▶ _Exercise instructions_
Transcribe each record as written.

▶ _Data_

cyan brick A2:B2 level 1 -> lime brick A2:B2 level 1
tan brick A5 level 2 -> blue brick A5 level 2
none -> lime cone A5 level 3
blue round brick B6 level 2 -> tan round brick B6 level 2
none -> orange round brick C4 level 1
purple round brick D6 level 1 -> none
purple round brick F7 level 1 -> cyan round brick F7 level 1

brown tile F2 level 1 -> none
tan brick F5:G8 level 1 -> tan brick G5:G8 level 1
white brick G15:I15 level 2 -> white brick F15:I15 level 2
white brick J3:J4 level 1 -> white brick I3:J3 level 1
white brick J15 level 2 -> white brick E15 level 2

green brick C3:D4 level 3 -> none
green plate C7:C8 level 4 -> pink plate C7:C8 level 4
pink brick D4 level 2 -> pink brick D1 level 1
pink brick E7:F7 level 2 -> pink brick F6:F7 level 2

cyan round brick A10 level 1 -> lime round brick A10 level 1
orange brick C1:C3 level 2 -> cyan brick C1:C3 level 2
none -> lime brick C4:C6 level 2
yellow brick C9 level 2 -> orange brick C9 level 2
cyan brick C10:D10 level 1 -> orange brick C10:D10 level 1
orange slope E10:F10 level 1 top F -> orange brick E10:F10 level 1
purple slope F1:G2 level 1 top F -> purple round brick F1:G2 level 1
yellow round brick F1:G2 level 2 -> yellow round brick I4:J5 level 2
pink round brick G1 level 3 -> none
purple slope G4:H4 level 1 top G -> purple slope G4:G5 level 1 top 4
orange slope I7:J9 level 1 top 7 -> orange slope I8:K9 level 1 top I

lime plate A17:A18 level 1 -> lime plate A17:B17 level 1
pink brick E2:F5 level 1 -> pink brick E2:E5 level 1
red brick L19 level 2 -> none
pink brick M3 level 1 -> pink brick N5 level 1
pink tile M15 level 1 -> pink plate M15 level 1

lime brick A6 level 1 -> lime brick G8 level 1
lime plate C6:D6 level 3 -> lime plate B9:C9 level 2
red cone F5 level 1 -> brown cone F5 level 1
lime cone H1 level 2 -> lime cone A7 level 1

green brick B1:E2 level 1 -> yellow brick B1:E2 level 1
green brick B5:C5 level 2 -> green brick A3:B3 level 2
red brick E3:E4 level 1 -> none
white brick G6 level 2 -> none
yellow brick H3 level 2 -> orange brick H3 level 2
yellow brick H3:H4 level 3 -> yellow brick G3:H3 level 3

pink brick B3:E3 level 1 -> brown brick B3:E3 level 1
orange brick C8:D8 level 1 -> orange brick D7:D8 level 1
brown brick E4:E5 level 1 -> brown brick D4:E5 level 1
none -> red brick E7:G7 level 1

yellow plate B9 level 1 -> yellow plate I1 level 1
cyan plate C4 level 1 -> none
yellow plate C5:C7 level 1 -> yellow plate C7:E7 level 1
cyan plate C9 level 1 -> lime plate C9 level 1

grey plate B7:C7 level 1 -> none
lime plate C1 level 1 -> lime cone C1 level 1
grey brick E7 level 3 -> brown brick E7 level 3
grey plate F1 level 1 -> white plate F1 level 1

▶ _Written response_
cyan brick A2:B2 level 1 -> lime brick A2:B2 level 1
tan brick A5 level 2 -> blue brick A5 level 2
none -> lime cone A5 level 3
blue round brick B6 level 2 -> tan round brick B6 level 2
none -> orange round brick C4 level 1
purple round brick D6 level 1 -> none
purple round brick F7 level 1 -> cyan round brick F7 level 1

brown tile F2 level 1 -> none
tan brick F5:G8 level 1 -> tan brick G5:G8 level 1
white brick G15:I15 level 2 -> white brick F15:I15 level 2
white brick J3:J4 level 1 -> white brick I3:J3 level 1
white brick J15 level 2 -> white brick E15 level 2

green brick C3:D4 level 3 -> none
green plate C7:C8 level 4 -> pink plate C7:C8 level 4
pink brick D4 level 2 -> pink brick D1 level 1
pink brick E7:F7 level 2 -> pink brick F6:F7 level 2

cyan round brick A10 level 1 -> lime round brick A10 level 1
orange brick C1:C3 level 2 -> cyan brick C1:C3 level 2
none -> lime brick C4:C6 level 2
yellow brick C9 level 2 -> orange brick C9 level 2
cyan brick C10:D10 level 1 -> orange brick C10:D10 level 1
orange slope E10:F10 level 1 top F -> orange brick E10:F10 level 1
purple slope F1:G2 level 1 top F -> purple round brick F1:G2 level 1
yellow round brick F1:G2 level 2 -> yellow round brick I4:J5 level 2
pink round brick G1 level 3 -> none
purple slope G4:H4 level 1 top G -> purple slope G4:G5 level 1 top 4
orange slope I7:J9 level 1 top 7 -> orange slope I8:K9 level 1 top I

lime plate A17:A18 level 1 -> lime plate A17:B17 level 1
pink brick E2:F5 level 1 -> pink brick E2:E5 level 1
red brick L19 level 2 -> none
pink brick M3 level 1 -> pink brick N5 level 1
pink tile M15 level 1 -> pink plate M15 level 1

lime brick A6 level 1 -> lime brick G8 level 1
lime plate C6:D6 level 3 -> lime plate B9:C9 level 2
red cone F5 level 1 -> brown cone F5 level 1
lime cone H1 level 2 -> lime cone A7 level 1

green brick B1:E2 level 1 -> yellow brick B1:E2 level 1
green brick B5:C5 level 2 -> green brick A3:B3 level 2
red brick E3:E4 level 1 -> none
white brick G6 level 2 -> none
yellow brick H3 level 2 -> orange brick H3 level 2
yellow brick H3:H4 level 3 -> yellow brick G3:H3 level 3

pink brick B3:E3 level 1 -> brown brick B3:E3 level 1
orange brick C8:D8 level 1 -> orange brick D7:D8 level 1
brown brick E4:E5 level 1 -> brown brick D4:E5 level 1
none -> red brick E7:G7 level 1

yellow plate B9 level 1 -> yellow plate I1 level 1
cyan plate C4 level 1 -> none
yellow plate C5:C7 level 1 -> yellow plate C7:E7 level 1
cyan plate C9 level 1 -> lime plate C9 level 1

grey plate B7:C7 level 1 -> none
lime plate C1 level 1 -> lime cone C1 level 1
grey brick E7 level 3 -> brown brick E7 level 3
grey plate F1 level 1 -> white plate F1 level 1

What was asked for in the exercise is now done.